*Instructions for the task*:
Return all the data below as it stands, minus the pictures.

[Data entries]
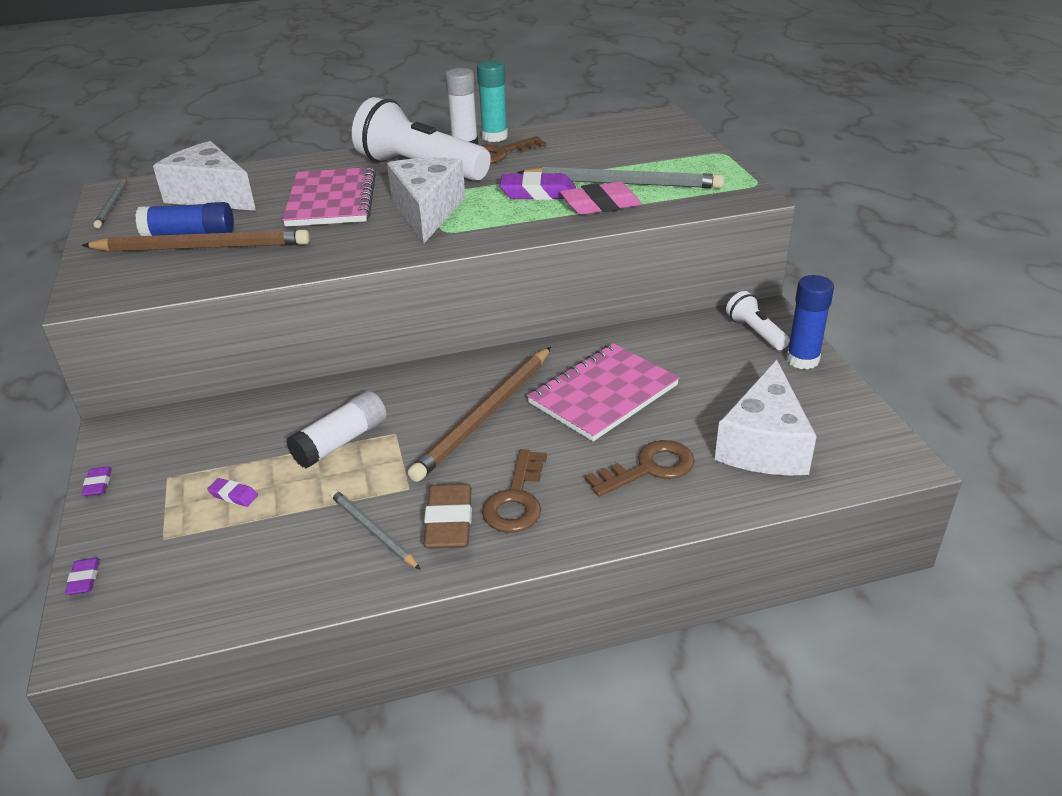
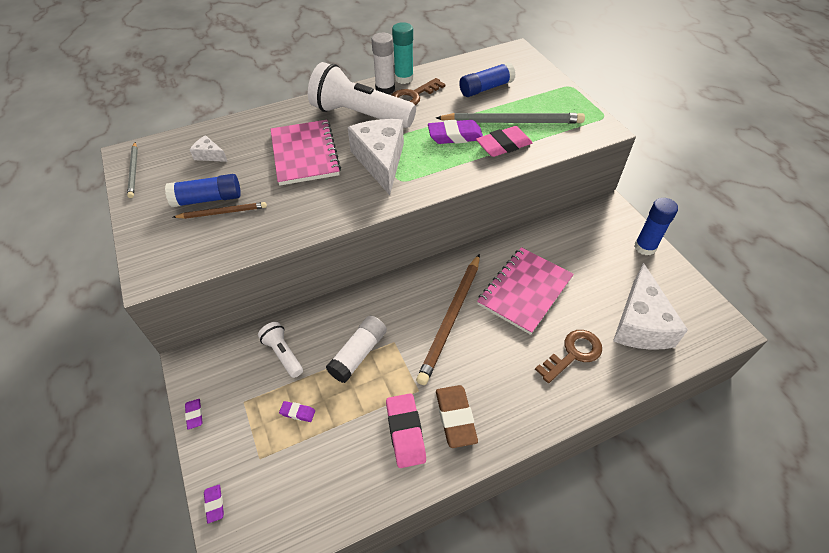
camera: 10 degrees left, 15 degrees up
brown pencil [82,229,310,252] -> brown pencil [173,202,267,219], size x0.54
white cheese [153,141,256,211] -> white cheese [190,135,228,162], size x0.45
grey pencil [330,489,421,570] -> pink eraser [386,393,426,468]
brown key [482,449,547,533] -> none
white flashlight [726,291,790,350] -> white flashlight moved to [258,322,303,378]
none -> blue glue stick [459,62,516,97]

*Response to this task*:
camera: 10 degrees left, 15 degrees up
brown pencil [82,229,310,252] -> brown pencil [173,202,267,219], size x0.54
white cheese [153,141,256,211] -> white cheese [190,135,228,162], size x0.45
grey pencil [330,489,421,570] -> pink eraser [386,393,426,468]
brown key [482,449,547,533] -> none
white flashlight [726,291,790,350] -> white flashlight moved to [258,322,303,378]
none -> blue glue stick [459,62,516,97]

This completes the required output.